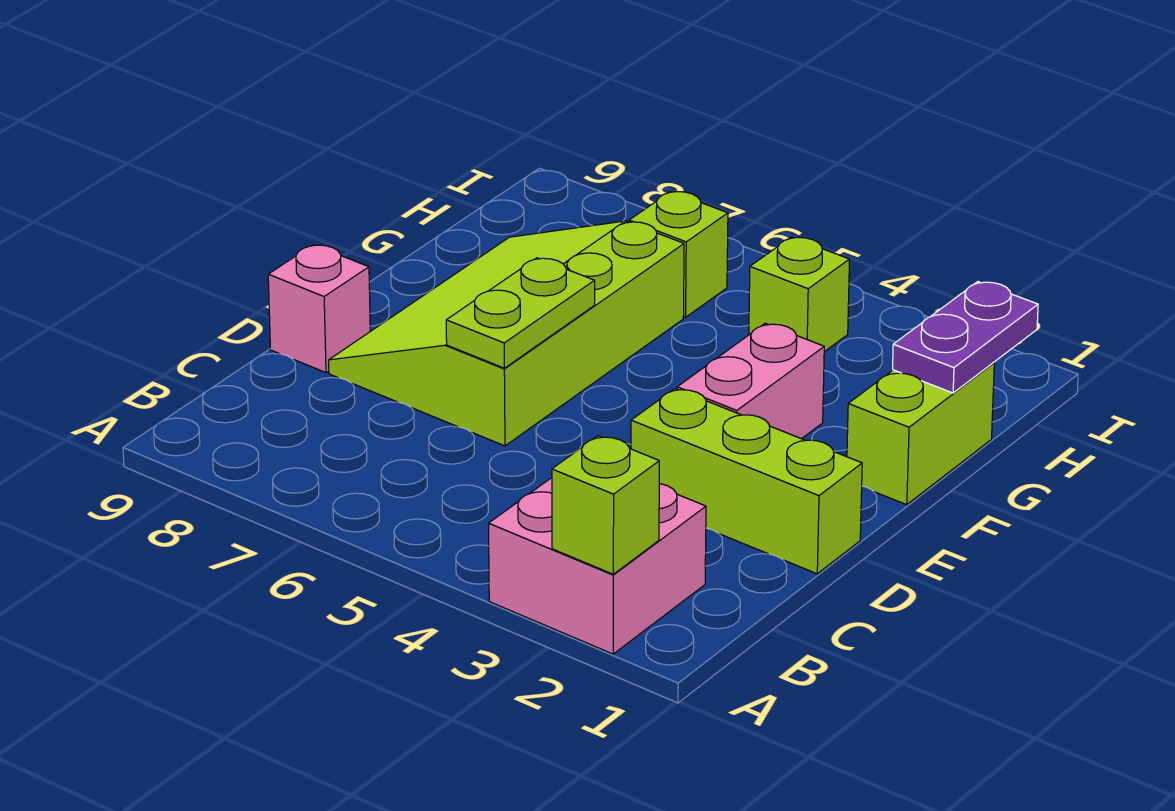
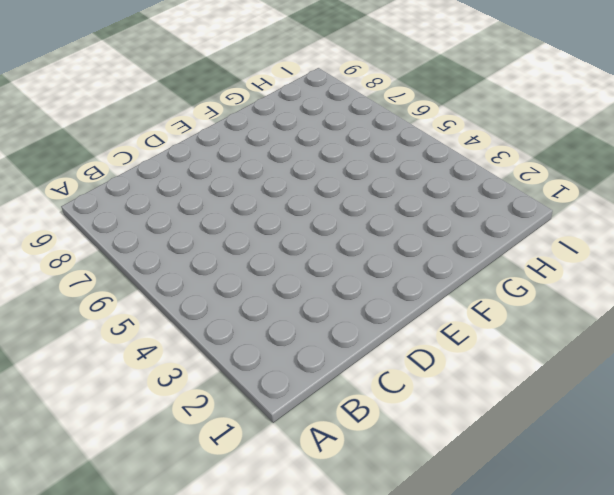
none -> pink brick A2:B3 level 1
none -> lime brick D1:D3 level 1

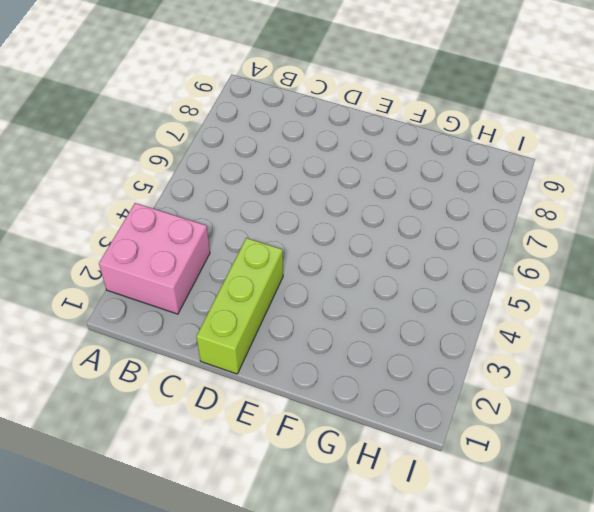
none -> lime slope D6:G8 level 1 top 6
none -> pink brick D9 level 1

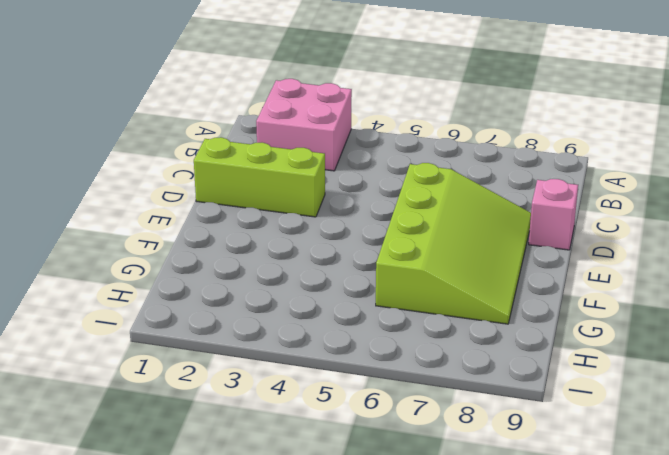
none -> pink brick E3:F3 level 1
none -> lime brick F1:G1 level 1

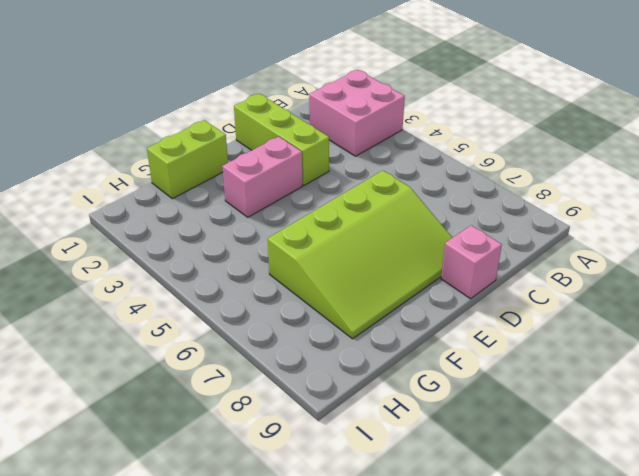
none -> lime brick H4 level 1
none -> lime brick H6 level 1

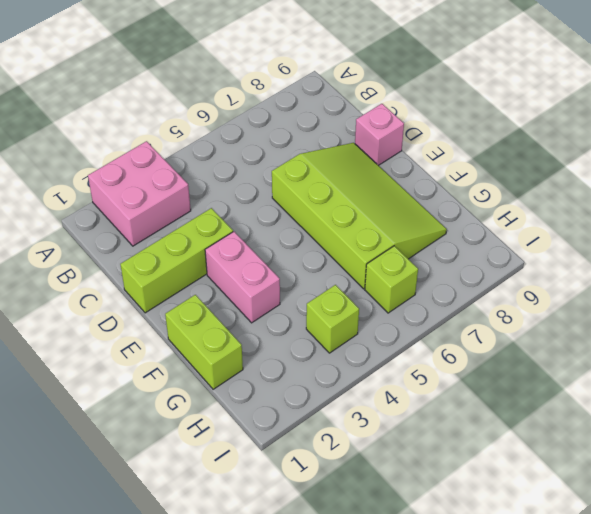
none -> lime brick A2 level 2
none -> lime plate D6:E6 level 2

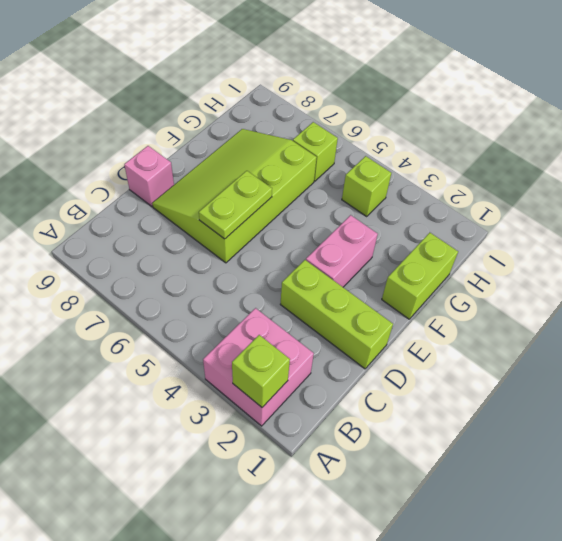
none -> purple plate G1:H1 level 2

--

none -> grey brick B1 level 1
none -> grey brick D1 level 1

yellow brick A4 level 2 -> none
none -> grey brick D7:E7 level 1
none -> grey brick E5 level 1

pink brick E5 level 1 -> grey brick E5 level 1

Task instructions :: Report each line of the data in which "pink" occurs.

Answer to this task ::
none -> pink brick A2:B3 level 1
none -> pink brick D9 level 1
none -> pink brick E3:F3 level 1
pink brick E5 level 1 -> grey brick E5 level 1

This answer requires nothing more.